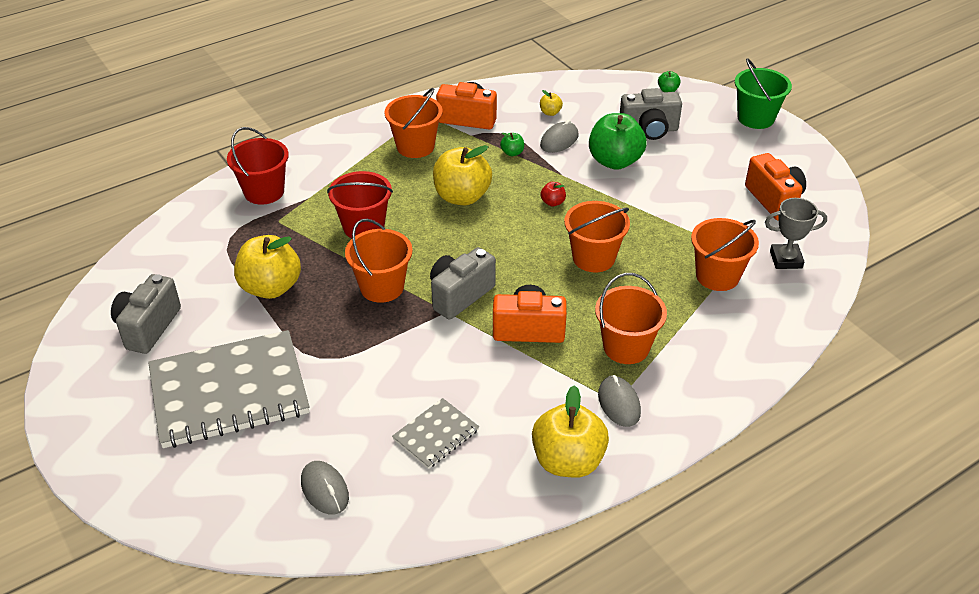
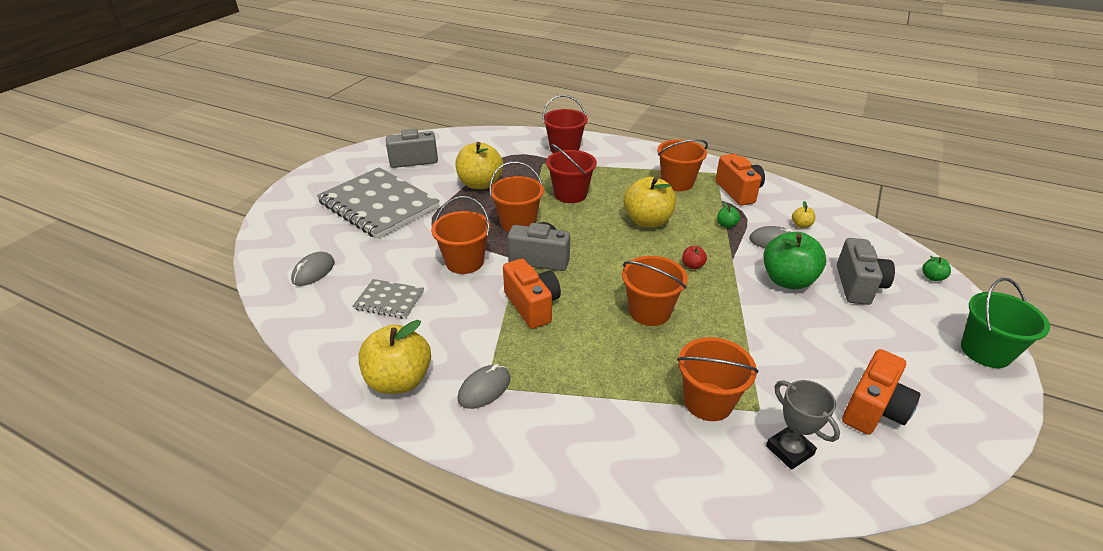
camera: 60 degrees right, 5 degrees down
(626, 347) = (557, 369): orange bucket -> orange bucket (464, 262)
(649, 130) = (858, 285): grey camera -> grey camera turned 135 degrees counterclockwise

** About this task **
Print the data once more without any change, skipping each picture.

** Result of this task **
camera: 60 degrees right, 5 degrees down
(626, 347) = (557, 369): orange bucket -> orange bucket (464, 262)
(649, 130) = (858, 285): grey camera -> grey camera turned 135 degrees counterclockwise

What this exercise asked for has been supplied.